WHAT TO DO: Pull out every line with the word "brown" from the entries below.

Colored object listings:
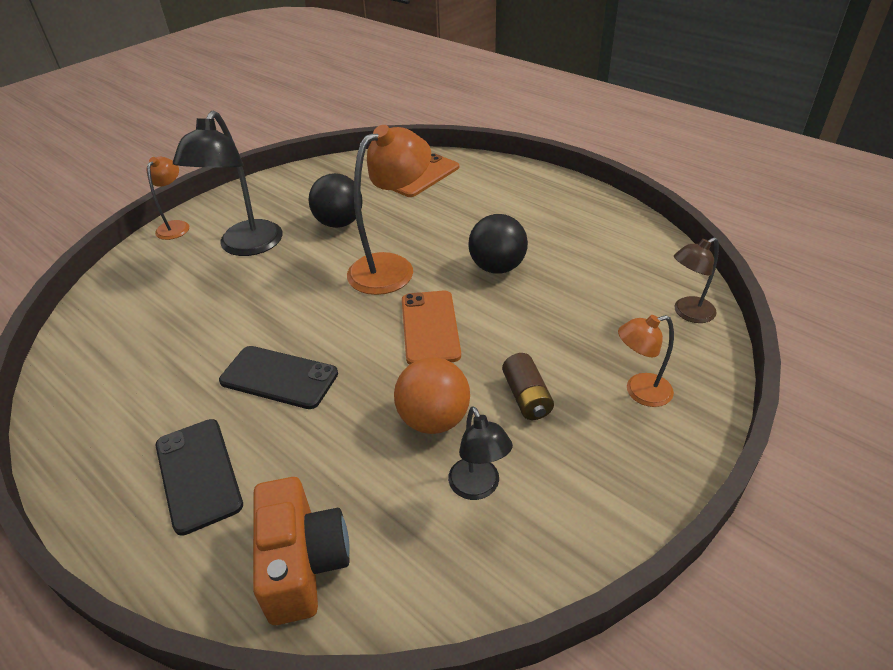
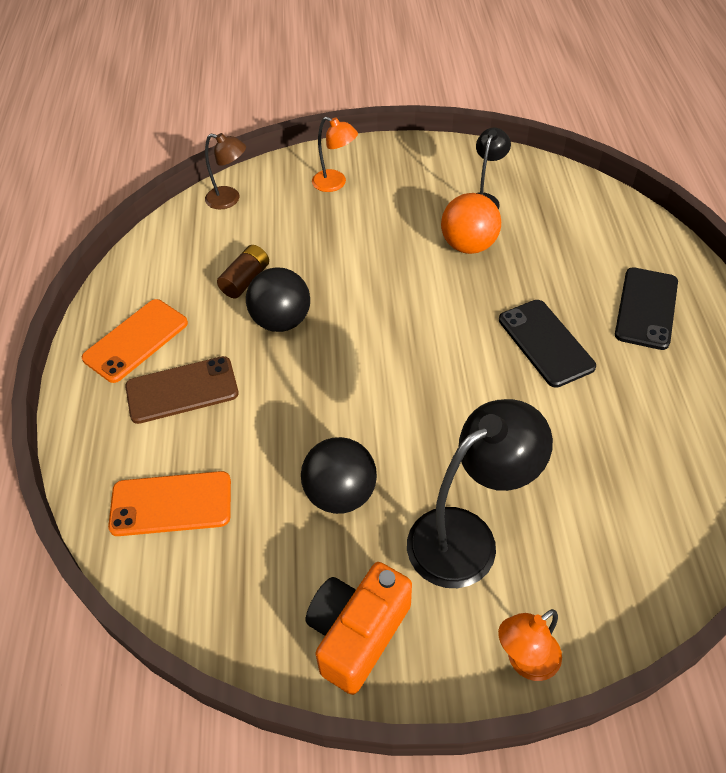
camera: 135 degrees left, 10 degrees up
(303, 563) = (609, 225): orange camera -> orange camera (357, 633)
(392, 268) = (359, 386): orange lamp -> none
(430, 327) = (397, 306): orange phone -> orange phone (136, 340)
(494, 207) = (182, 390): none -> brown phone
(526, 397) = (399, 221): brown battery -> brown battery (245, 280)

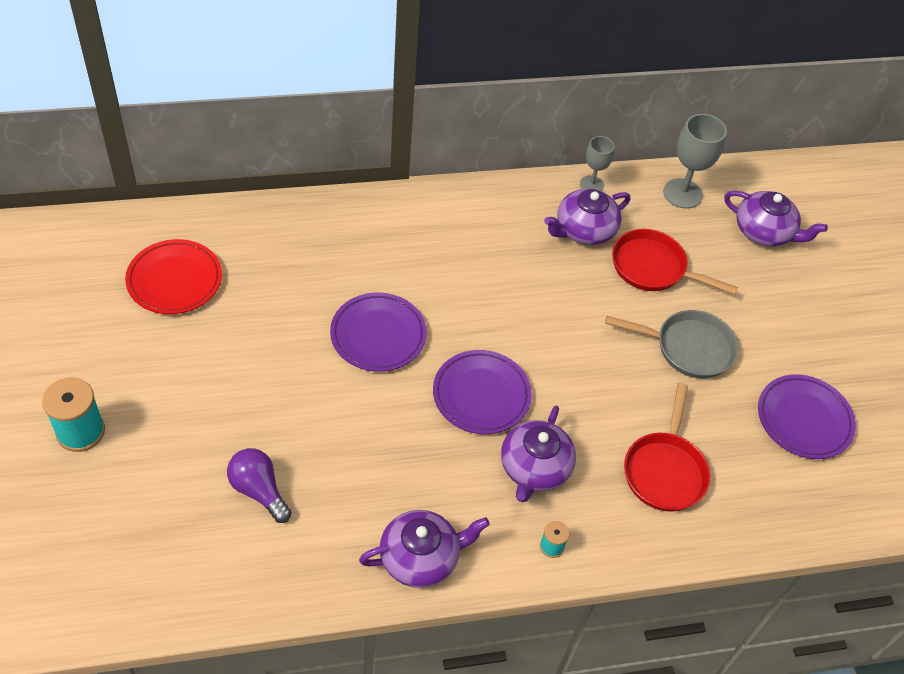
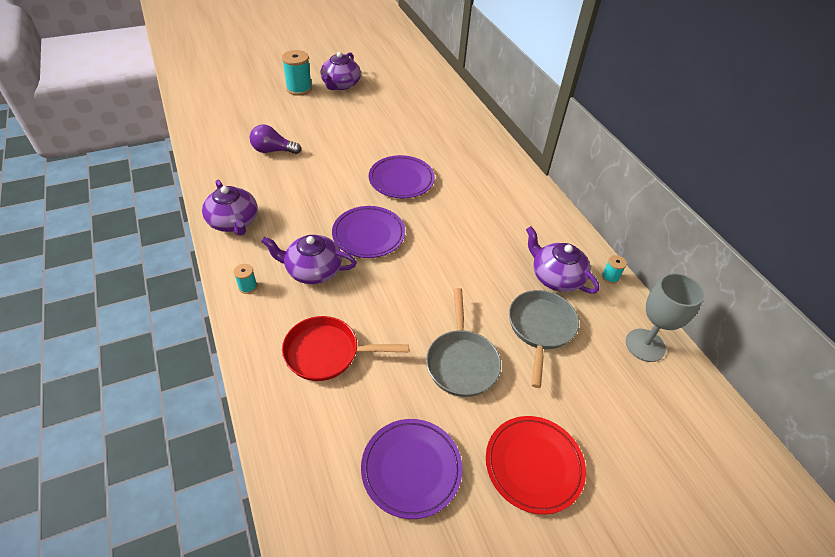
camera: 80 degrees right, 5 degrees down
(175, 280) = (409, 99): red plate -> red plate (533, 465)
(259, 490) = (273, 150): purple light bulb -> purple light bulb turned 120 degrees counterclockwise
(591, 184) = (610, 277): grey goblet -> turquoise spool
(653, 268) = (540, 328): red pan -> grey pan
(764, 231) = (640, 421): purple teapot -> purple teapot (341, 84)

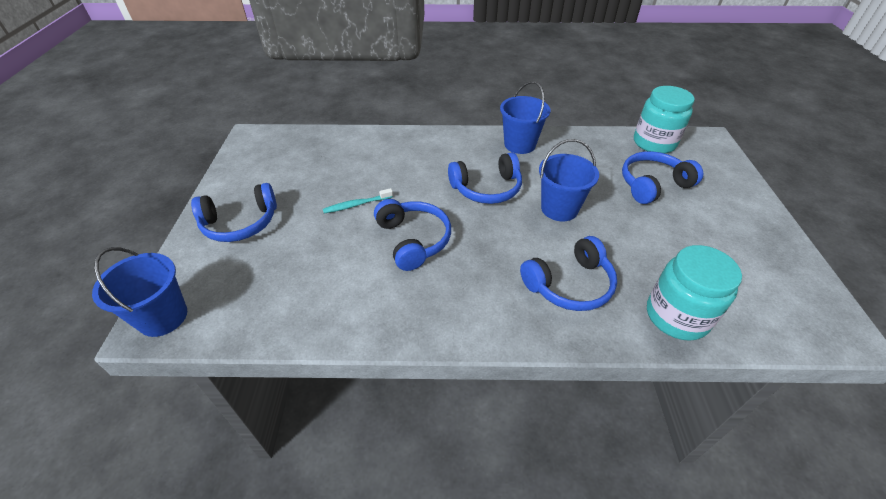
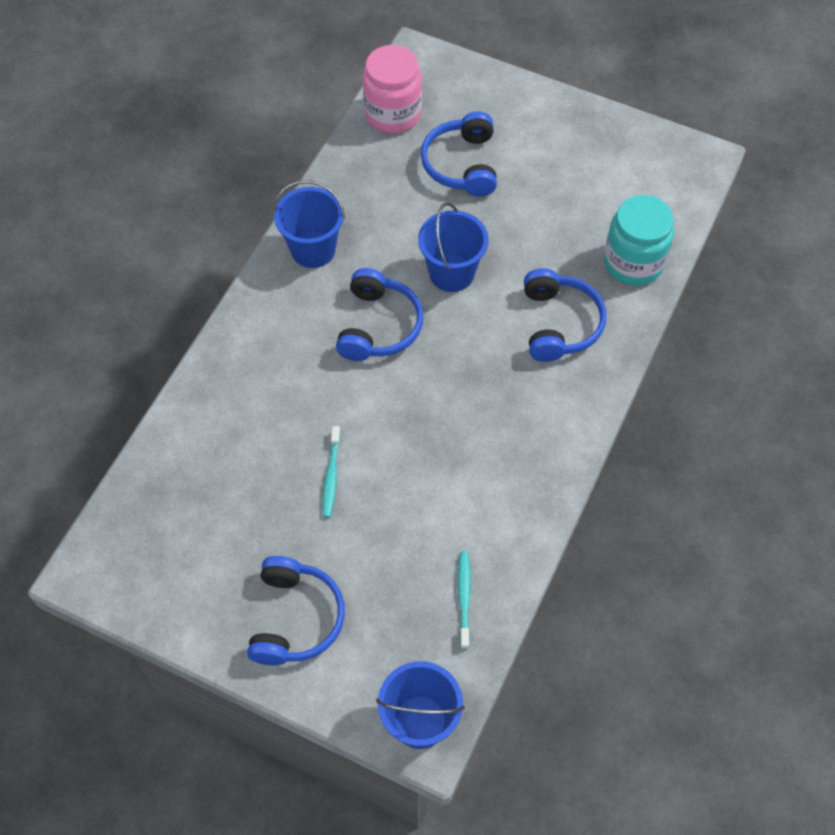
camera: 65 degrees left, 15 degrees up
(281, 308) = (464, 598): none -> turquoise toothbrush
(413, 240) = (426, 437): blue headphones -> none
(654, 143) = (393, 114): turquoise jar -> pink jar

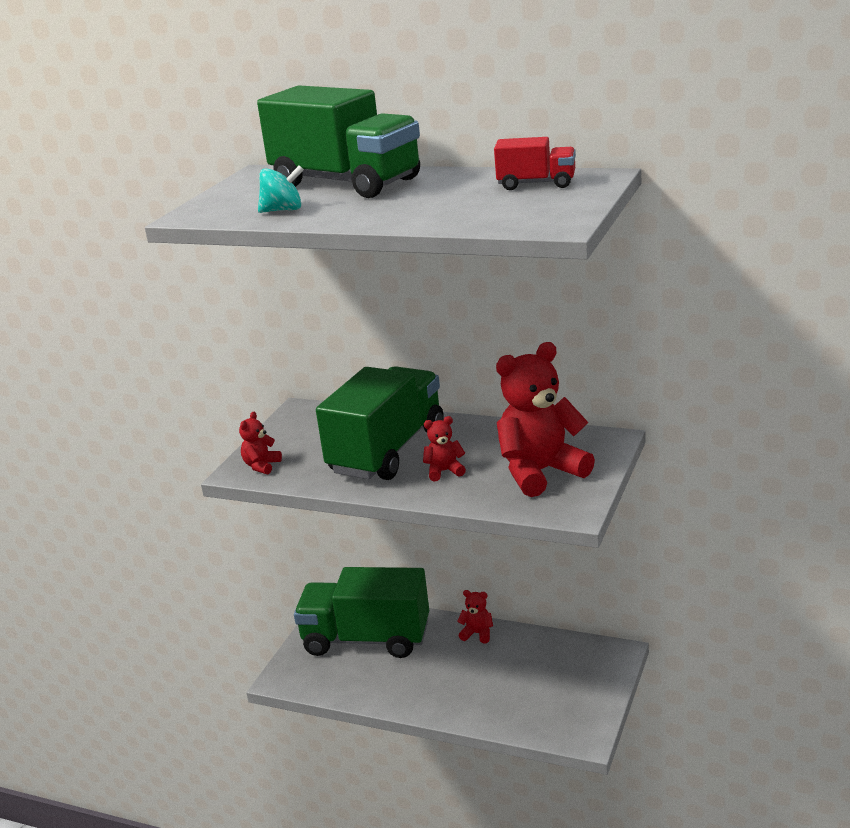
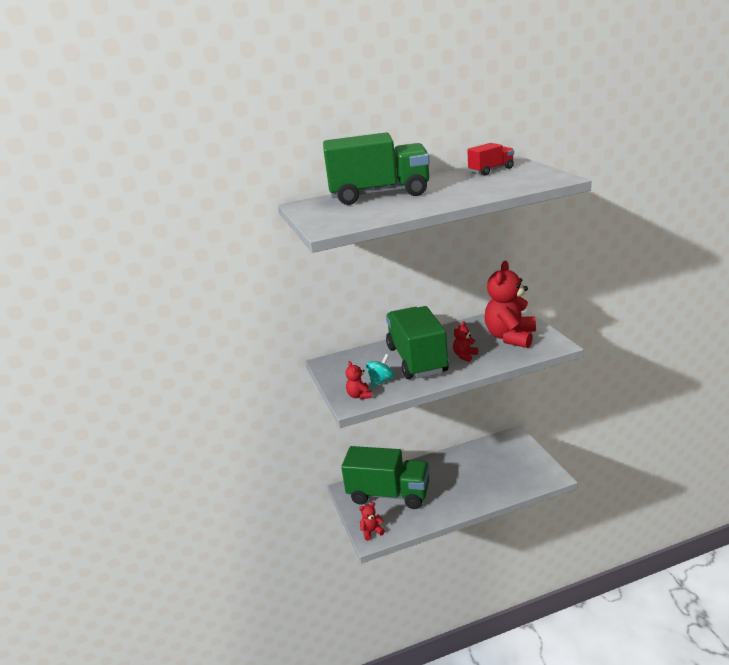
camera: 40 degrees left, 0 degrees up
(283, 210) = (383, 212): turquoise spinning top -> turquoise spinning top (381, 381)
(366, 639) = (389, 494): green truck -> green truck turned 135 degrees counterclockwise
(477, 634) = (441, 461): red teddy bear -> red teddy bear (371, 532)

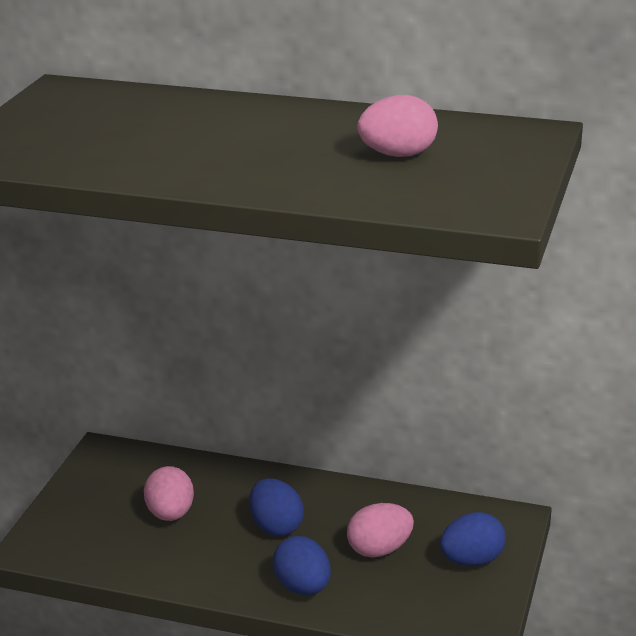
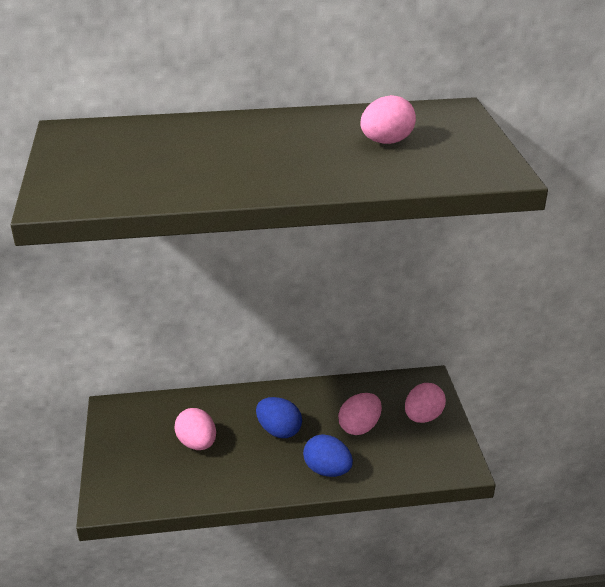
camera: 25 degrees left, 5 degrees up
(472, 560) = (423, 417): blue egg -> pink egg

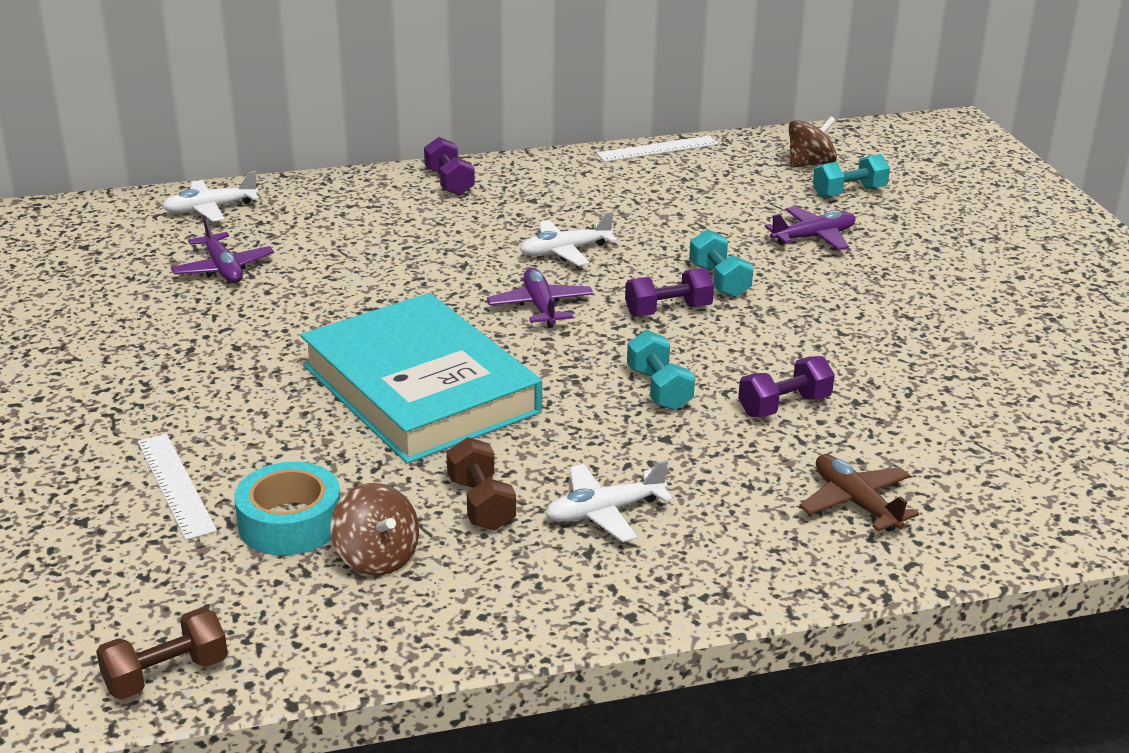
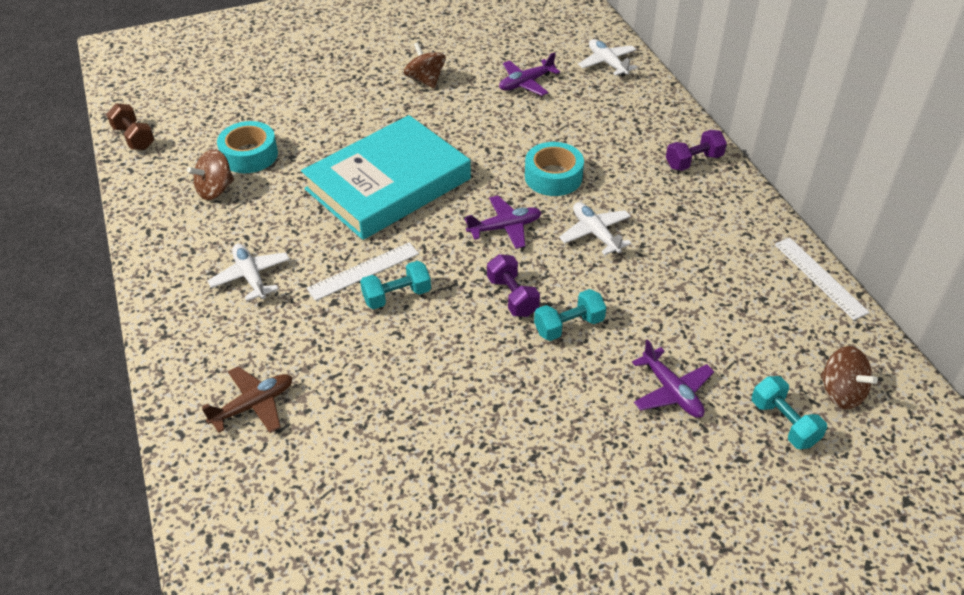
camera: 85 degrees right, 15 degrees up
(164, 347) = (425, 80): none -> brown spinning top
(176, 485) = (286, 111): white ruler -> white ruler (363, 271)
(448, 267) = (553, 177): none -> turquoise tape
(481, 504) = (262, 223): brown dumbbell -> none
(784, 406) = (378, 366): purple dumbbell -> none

RESPONSE BELOW:
(494, 207) = (182, 390): none -> brown phone
(526, 397) = (399, 221): brown battery -> brown battery (245, 280)
(164, 347) = (425, 80): none -> brown spinning top
(481, 504) = (262, 223): brown dumbbell -> none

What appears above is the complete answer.